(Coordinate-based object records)
● ● ● ●

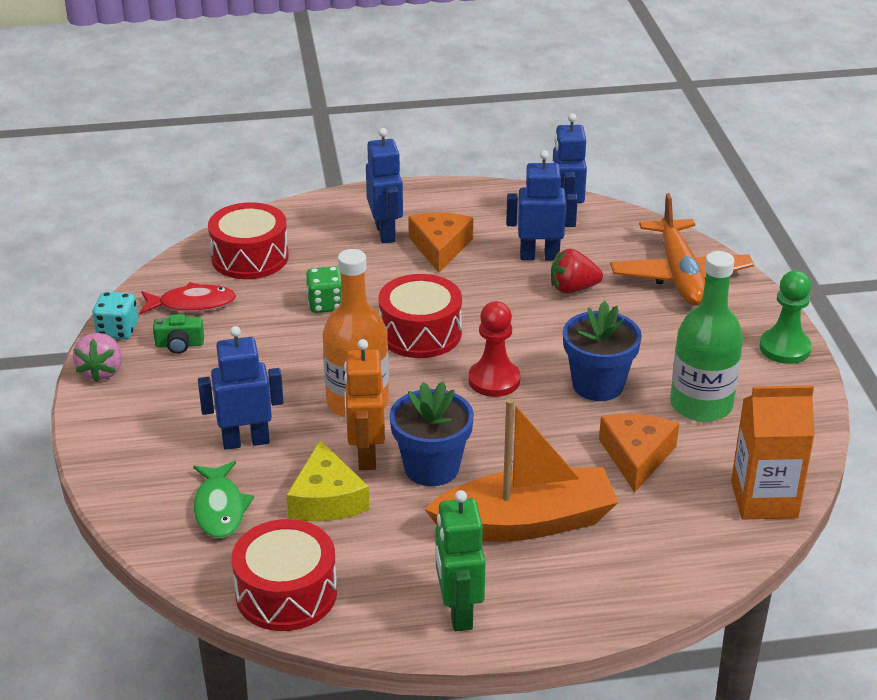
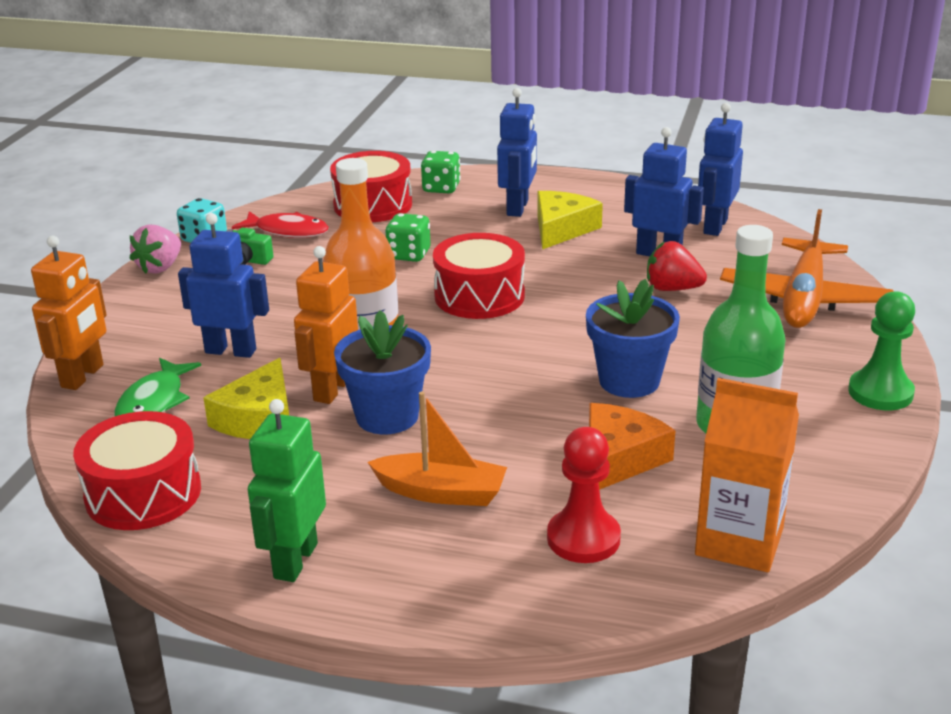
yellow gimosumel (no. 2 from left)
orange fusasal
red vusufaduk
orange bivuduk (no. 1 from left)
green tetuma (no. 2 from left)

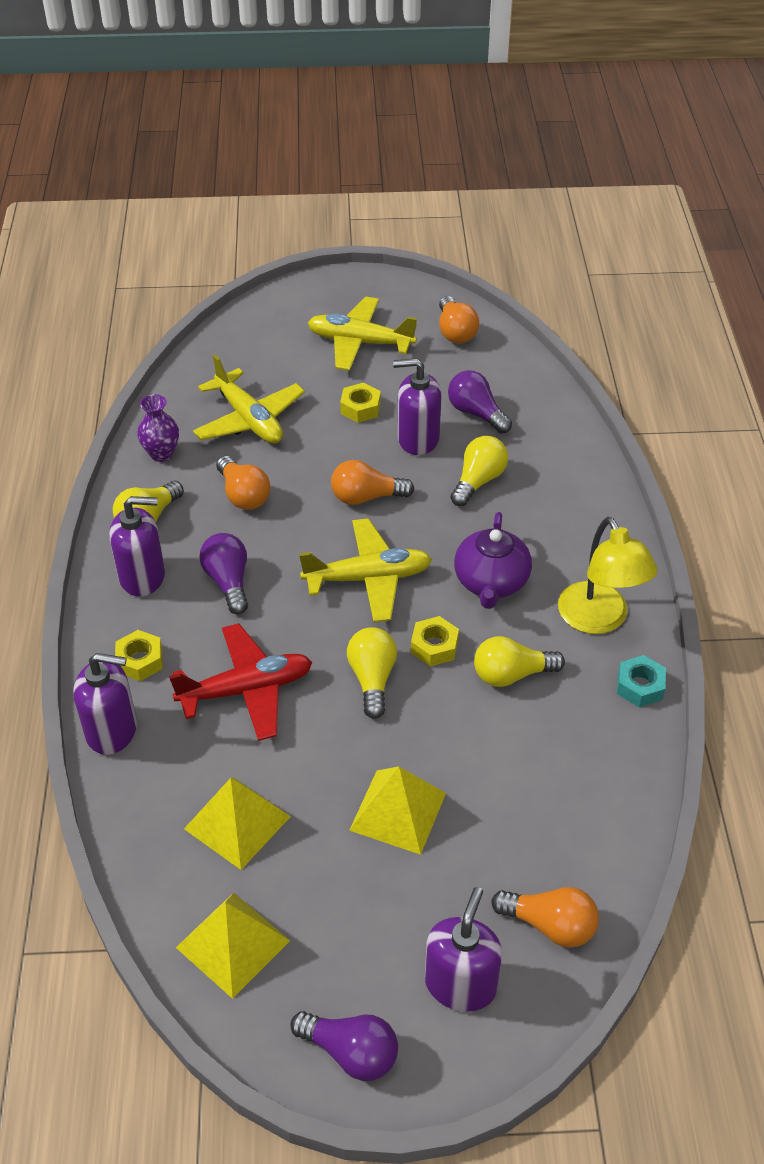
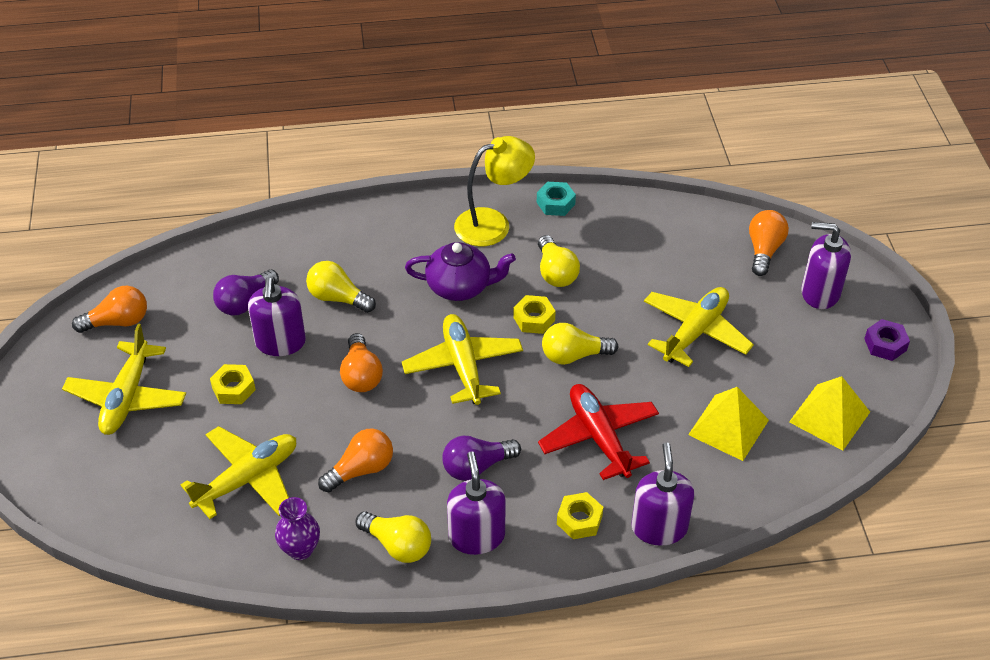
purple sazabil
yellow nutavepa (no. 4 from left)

● ● ● ●

Goal of the exercise: Set the records down again precisely, skipping every image.

Task output:
yellow gimosumel (no. 2 from left)
orange fusasal
red vusufaduk
orange bivuduk (no. 1 from left)
green tetuma (no. 2 from left)

purple sazabil
yellow nutavepa (no. 4 from left)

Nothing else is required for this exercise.